- [Problem description]
Set each record down exactly, excluding all images.

Object inventory data
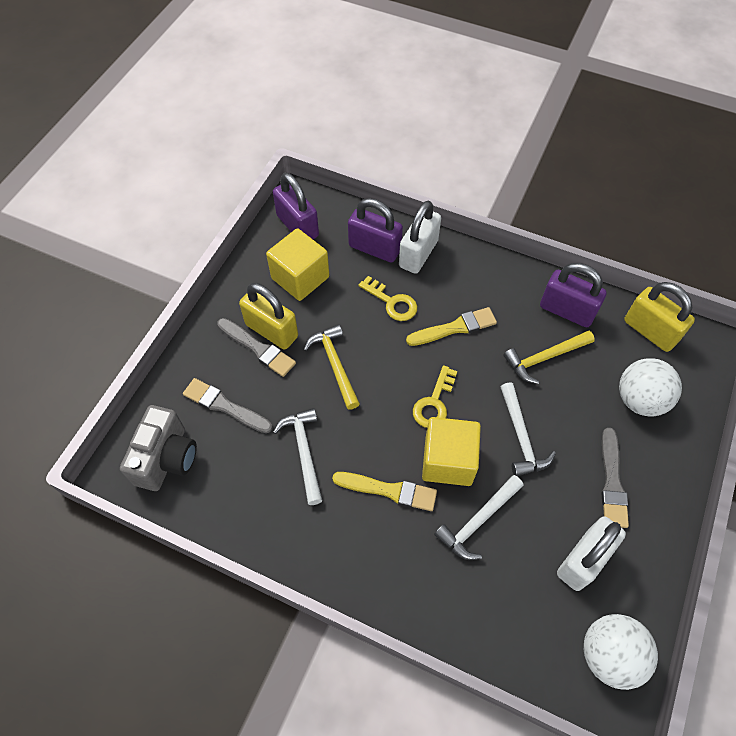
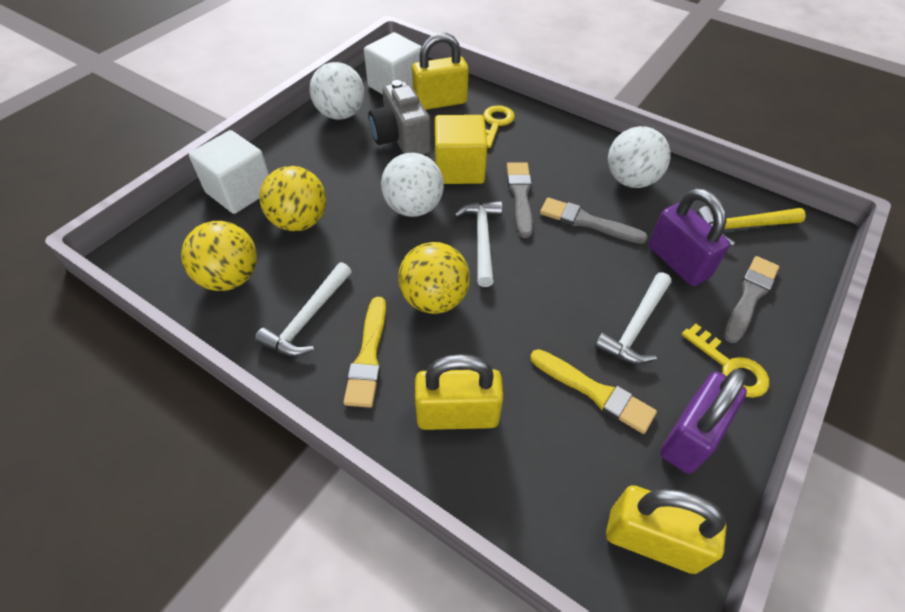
purple padlock: 3 -> 2
white ball: 2 -> 3
white cube: 0 -> 2
white padlock: 2 -> 0
yellow ball: 0 -> 3
yellow cube: 2 -> 1
yellow hammer: 2 -> 1
yellow padlock: 2 -> 3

- [Answer for this exercise]
purple padlock: 3 -> 2
white ball: 2 -> 3
white cube: 0 -> 2
white padlock: 2 -> 0
yellow ball: 0 -> 3
yellow cube: 2 -> 1
yellow hammer: 2 -> 1
yellow padlock: 2 -> 3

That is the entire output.